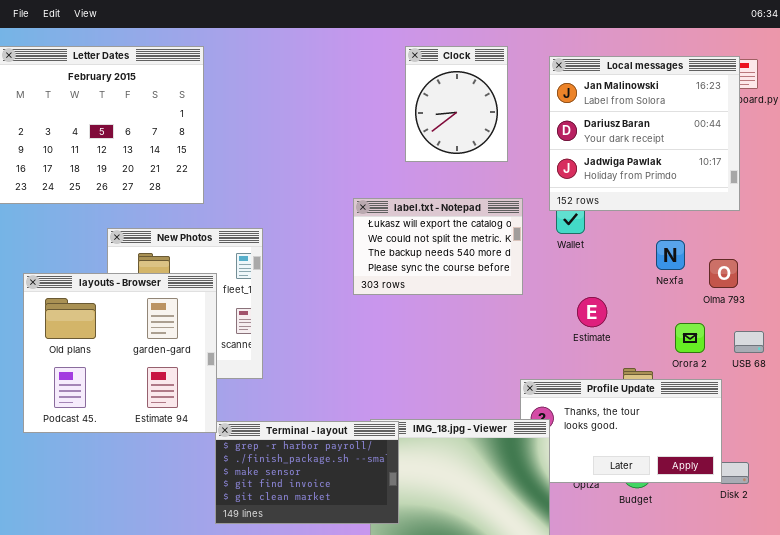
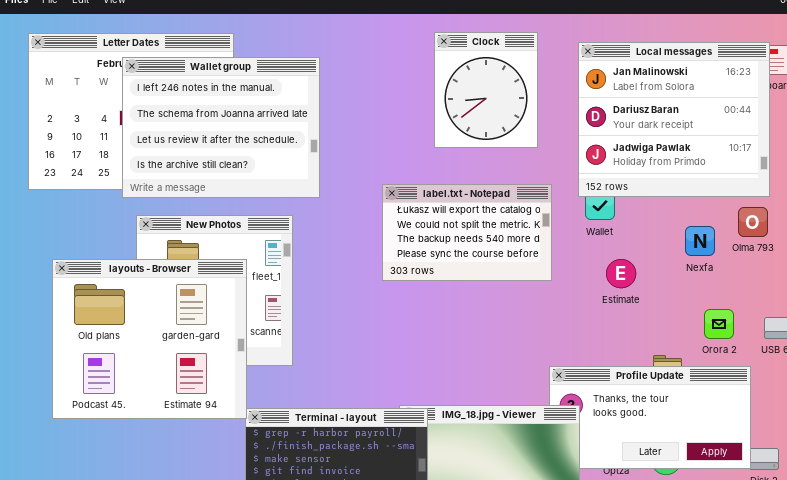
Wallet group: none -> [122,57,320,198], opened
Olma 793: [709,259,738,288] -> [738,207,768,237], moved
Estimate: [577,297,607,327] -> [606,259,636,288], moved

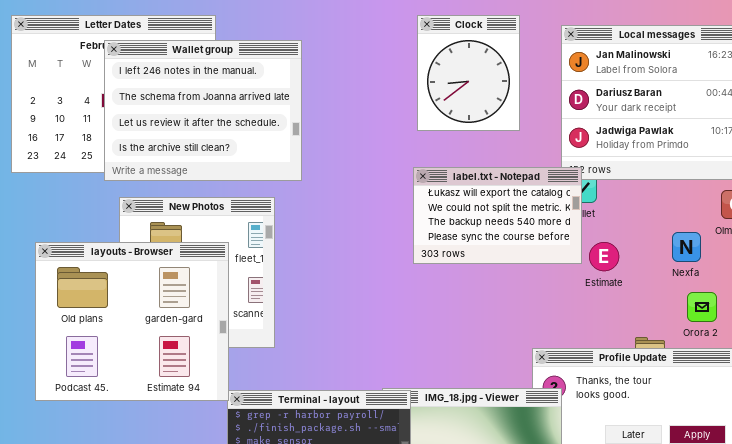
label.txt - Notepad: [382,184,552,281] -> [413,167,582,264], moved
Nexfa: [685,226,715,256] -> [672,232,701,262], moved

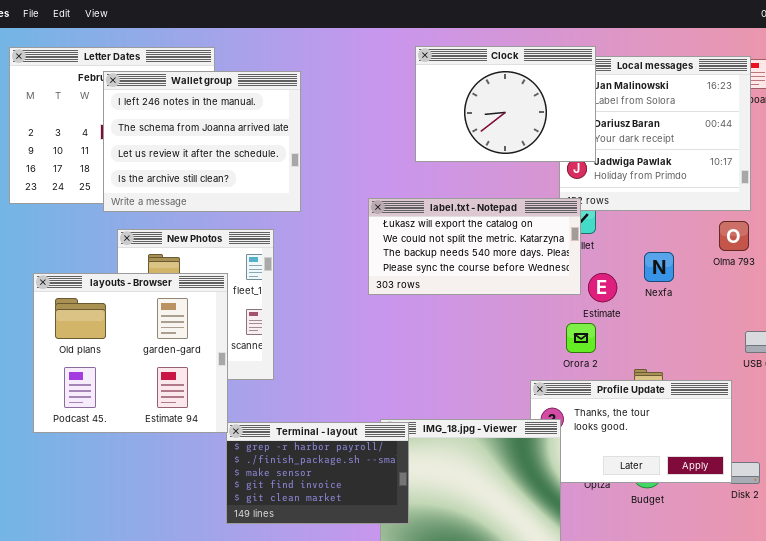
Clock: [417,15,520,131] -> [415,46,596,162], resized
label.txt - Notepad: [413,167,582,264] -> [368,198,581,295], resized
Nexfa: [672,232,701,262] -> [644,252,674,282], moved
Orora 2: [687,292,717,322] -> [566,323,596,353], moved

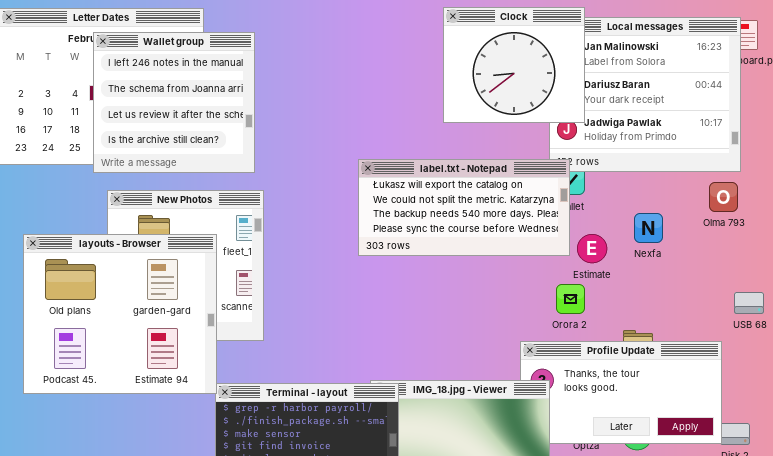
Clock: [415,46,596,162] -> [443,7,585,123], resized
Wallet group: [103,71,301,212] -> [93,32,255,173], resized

# # # # # # #

• **Work to complete**
In the entries above, find the line containing "Clock: [417,15,520,131] ->"; transcribe exactly that line and every line after it through the end, and only those, omitting pictures.

• **Result for this task**
Clock: [417,15,520,131] -> [415,46,596,162], resized
label.txt - Notepad: [413,167,582,264] -> [368,198,581,295], resized
Nexfa: [672,232,701,262] -> [644,252,674,282], moved
Orora 2: [687,292,717,322] -> [566,323,596,353], moved

Clock: [415,46,596,162] -> [443,7,585,123], resized
Wallet group: [103,71,301,212] -> [93,32,255,173], resized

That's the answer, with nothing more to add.